What is needed: Could you print exactly the lines from the one that contains "TFT pin SCK: D22 -> VP" to the end of the data, both ends included, and nothing else? Skip the pictures.

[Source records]
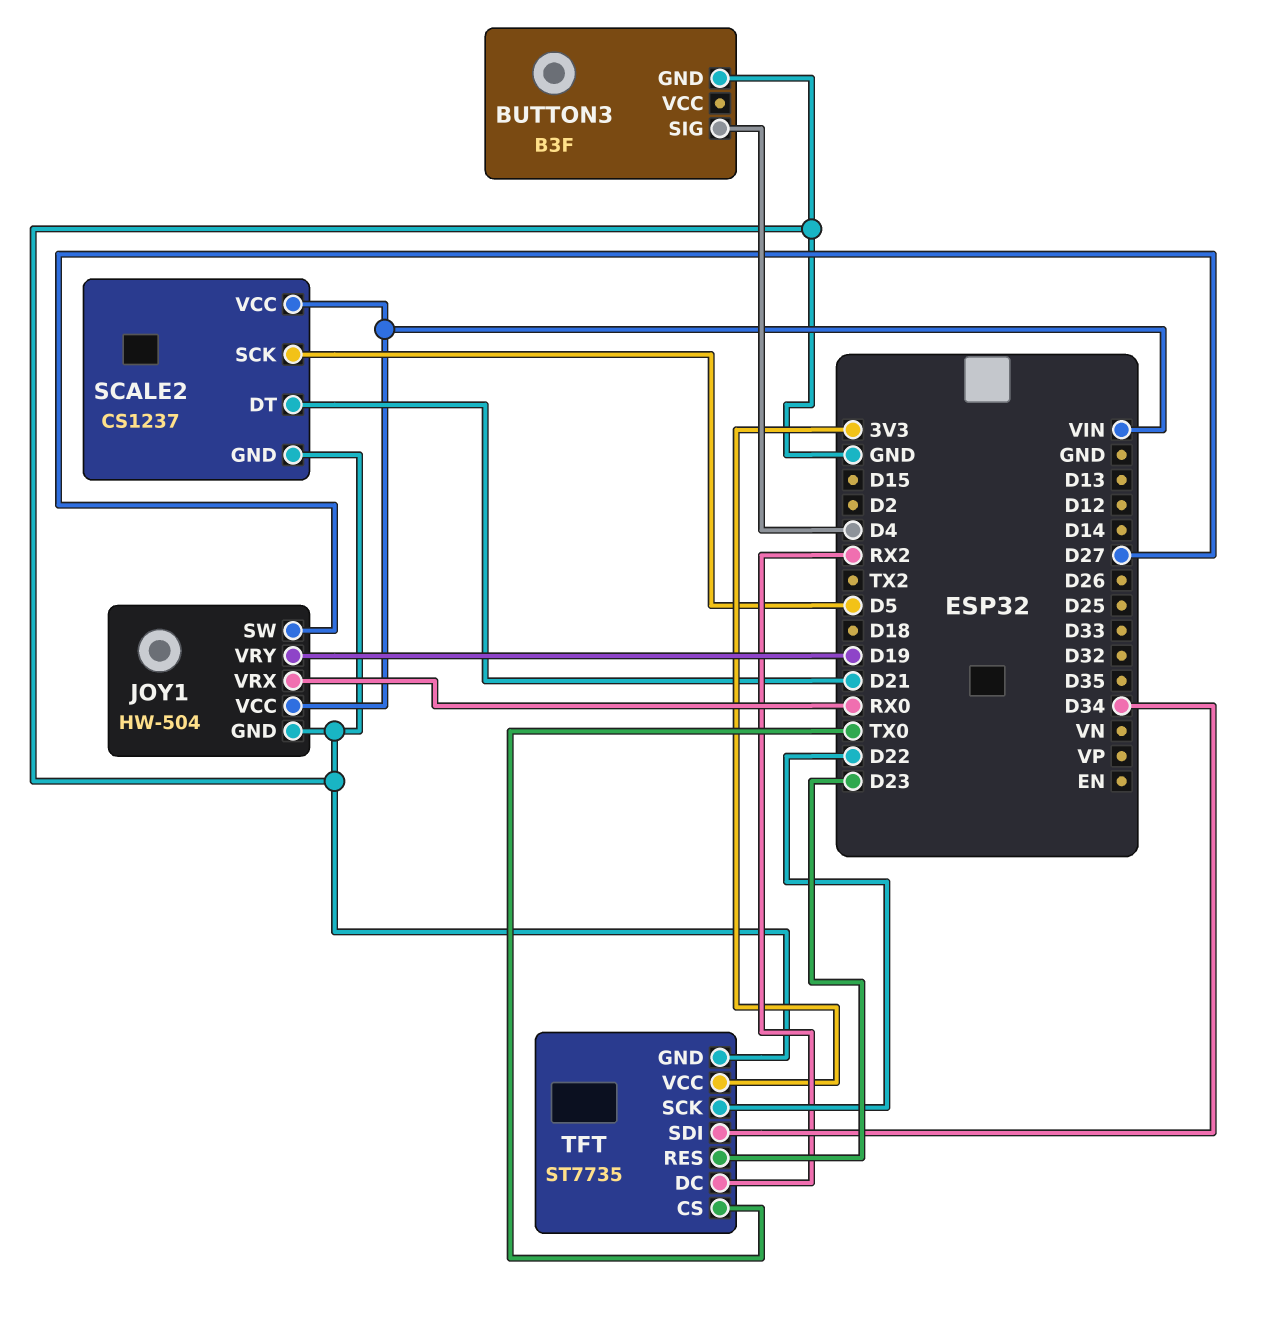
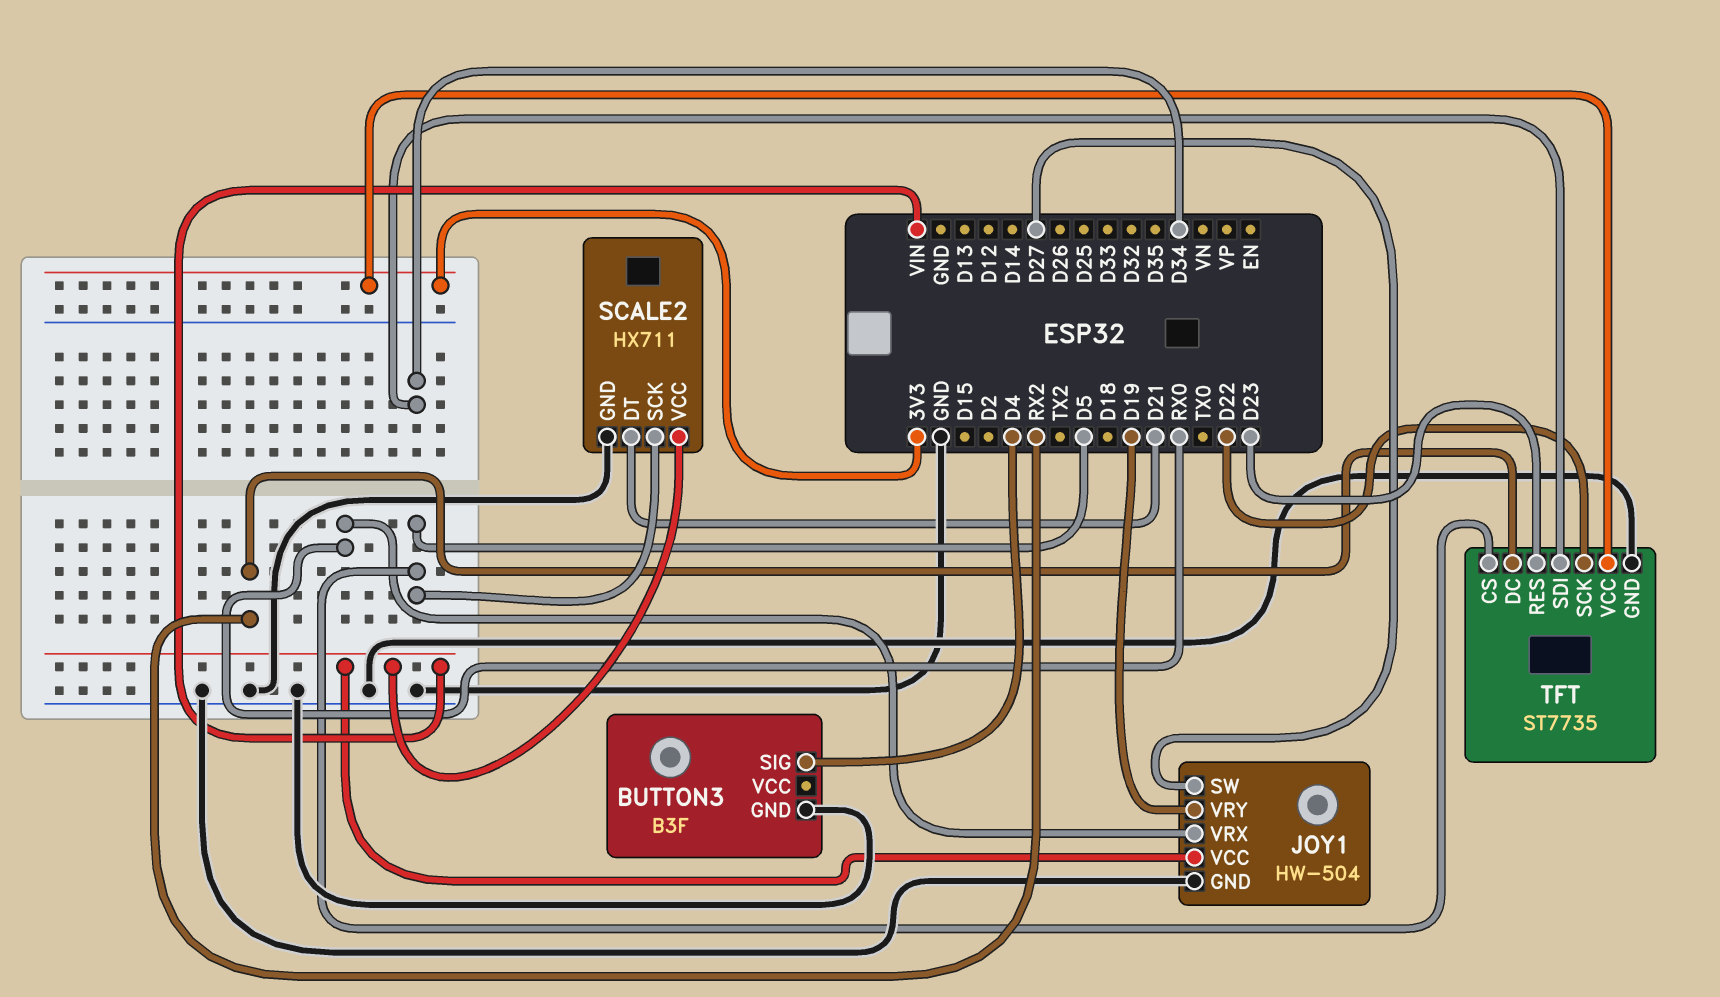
SCALE2: CS1237 -> HX711
TFT pin CS: TX0 -> D5

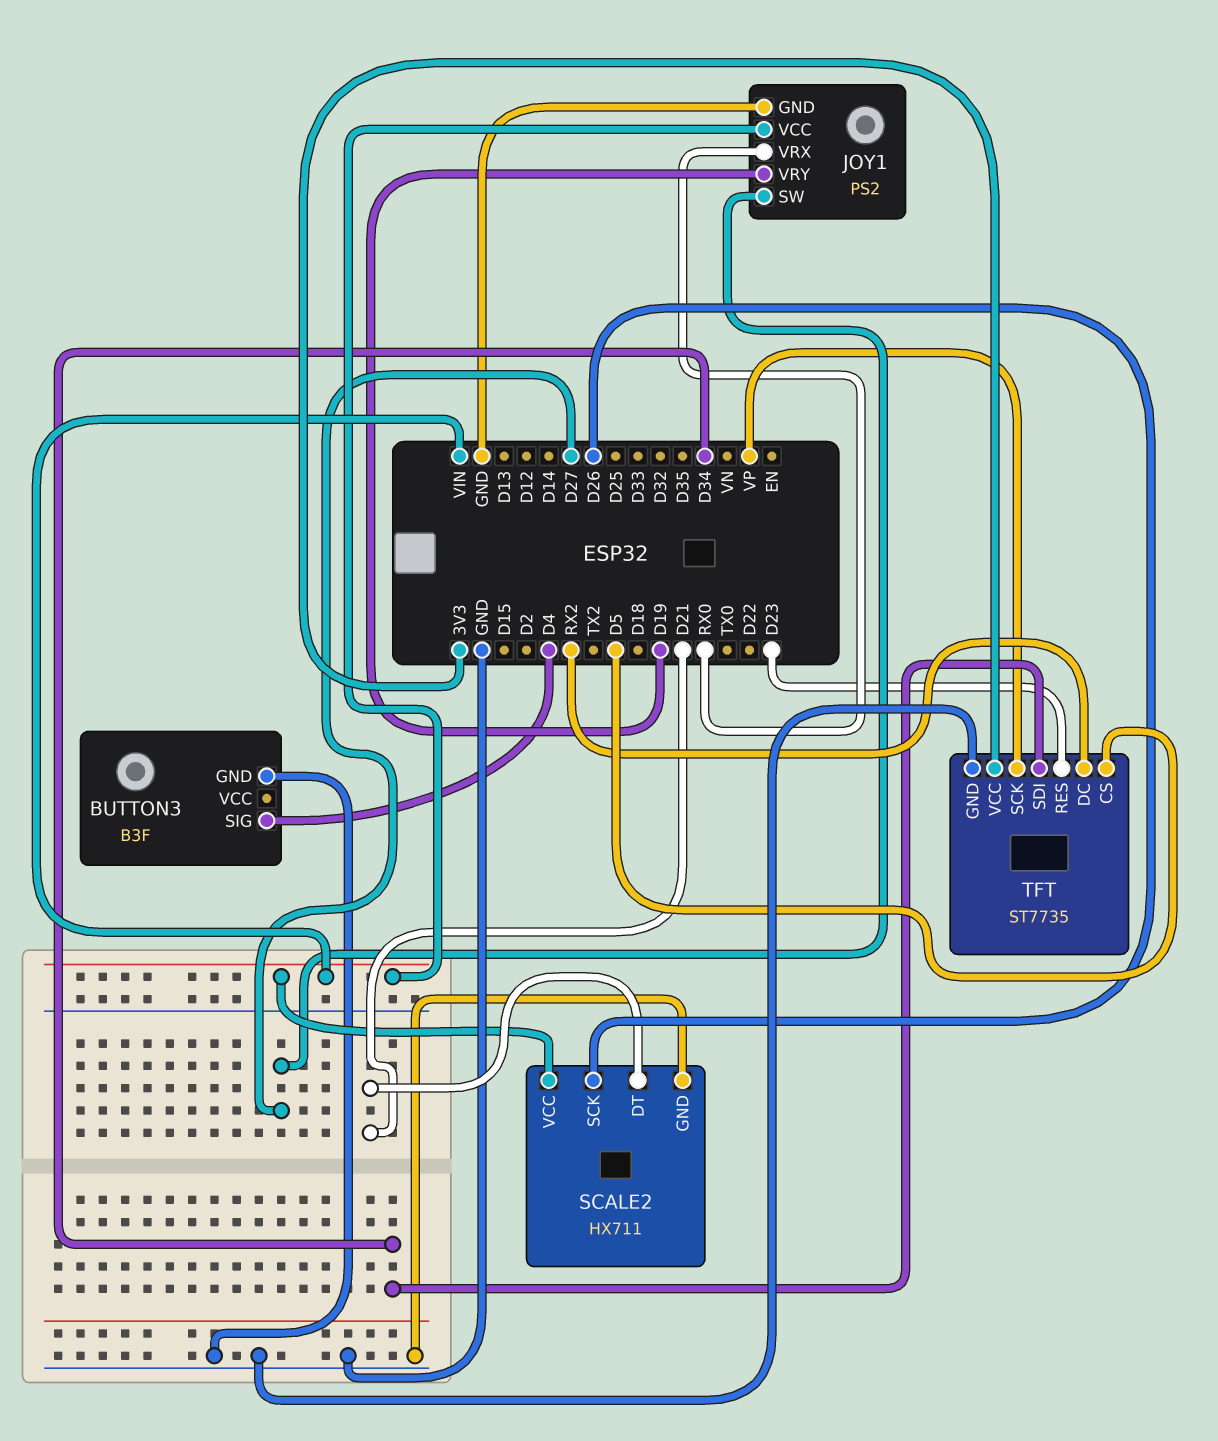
JOY1: HW-504 -> PS2
SCALE2 pin SCK: D5 -> D26
TFT pin SCK: D22 -> VP

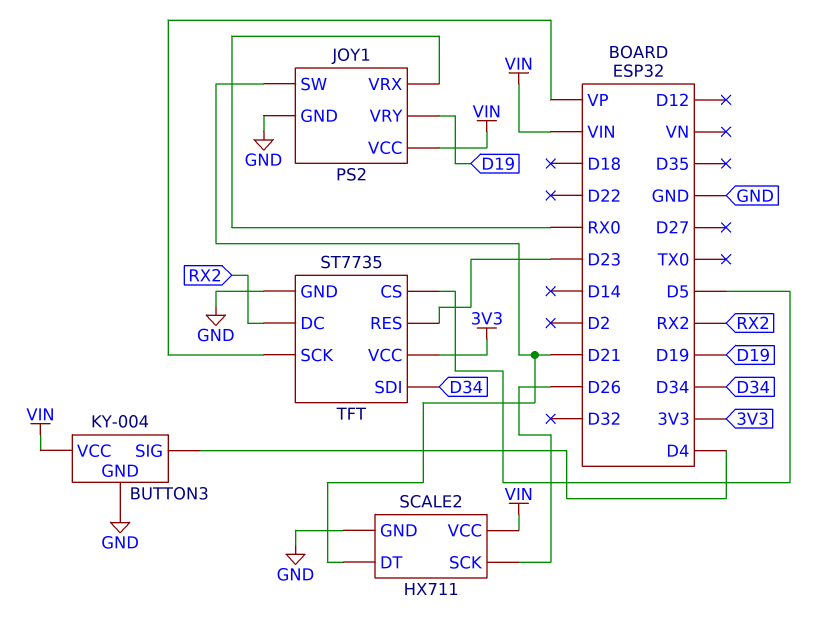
BUTTON3: B3F -> KY-004
BUTTON3 pin VCC: none -> VIN
JOY1 pin SW: D27 -> D21

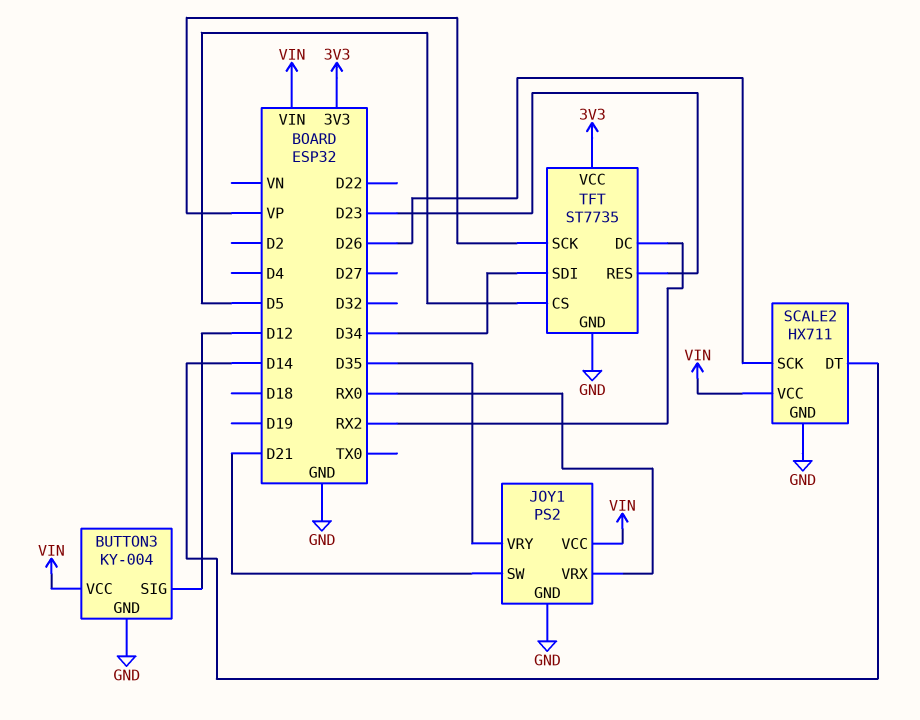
BUTTON3 pin SIG: D4 -> D12
JOY1 pin VRY: D19 -> D35
SCALE2 pin DT: D21 -> D14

The completed task:
TFT pin SCK: D22 -> VP

BUTTON3: B3F -> KY-004
BUTTON3 pin VCC: none -> VIN
JOY1 pin SW: D27 -> D21

BUTTON3 pin SIG: D4 -> D12
JOY1 pin VRY: D19 -> D35
SCALE2 pin DT: D21 -> D14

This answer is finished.